WHAT NEEDS TO BE DONE: Every line containing "dice" should be identified and copied from the data below.

Items listed in a dataset:
════════

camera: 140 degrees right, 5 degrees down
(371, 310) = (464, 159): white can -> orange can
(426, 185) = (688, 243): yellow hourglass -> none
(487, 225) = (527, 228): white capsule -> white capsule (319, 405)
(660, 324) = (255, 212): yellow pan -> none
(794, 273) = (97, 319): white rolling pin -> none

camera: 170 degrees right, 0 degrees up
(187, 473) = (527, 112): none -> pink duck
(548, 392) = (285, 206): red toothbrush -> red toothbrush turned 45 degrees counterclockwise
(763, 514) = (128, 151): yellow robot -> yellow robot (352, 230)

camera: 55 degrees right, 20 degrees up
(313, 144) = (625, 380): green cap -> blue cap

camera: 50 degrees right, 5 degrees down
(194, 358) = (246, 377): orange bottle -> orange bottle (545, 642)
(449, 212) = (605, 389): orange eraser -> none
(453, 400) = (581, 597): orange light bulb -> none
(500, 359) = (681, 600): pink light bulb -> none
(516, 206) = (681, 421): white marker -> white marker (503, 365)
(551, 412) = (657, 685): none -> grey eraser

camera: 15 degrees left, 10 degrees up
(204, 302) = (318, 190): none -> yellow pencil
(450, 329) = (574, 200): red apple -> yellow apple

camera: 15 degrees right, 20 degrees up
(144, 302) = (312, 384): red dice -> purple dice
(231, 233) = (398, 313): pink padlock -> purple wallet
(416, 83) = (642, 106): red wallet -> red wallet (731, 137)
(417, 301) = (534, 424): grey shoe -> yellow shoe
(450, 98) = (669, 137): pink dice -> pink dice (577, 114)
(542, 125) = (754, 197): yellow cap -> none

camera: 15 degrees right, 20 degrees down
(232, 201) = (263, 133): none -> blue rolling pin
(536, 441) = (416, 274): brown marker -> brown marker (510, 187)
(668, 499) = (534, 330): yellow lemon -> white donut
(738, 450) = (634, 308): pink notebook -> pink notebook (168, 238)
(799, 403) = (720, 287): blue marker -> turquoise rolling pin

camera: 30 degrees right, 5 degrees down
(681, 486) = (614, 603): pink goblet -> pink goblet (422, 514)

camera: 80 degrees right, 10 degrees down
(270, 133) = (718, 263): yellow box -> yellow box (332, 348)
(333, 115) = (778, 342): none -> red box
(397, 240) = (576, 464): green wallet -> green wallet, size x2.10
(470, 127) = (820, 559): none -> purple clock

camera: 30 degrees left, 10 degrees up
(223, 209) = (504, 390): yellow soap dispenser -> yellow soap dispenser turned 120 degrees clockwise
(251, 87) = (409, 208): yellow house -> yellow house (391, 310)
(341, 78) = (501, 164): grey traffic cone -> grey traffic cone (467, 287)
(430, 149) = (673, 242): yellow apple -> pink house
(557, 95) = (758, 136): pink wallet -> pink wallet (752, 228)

════════

SOLUTION BELOW:
(144, 302) = (312, 384): red dice -> purple dice
(450, 98) = (669, 137): pink dice -> pink dice (577, 114)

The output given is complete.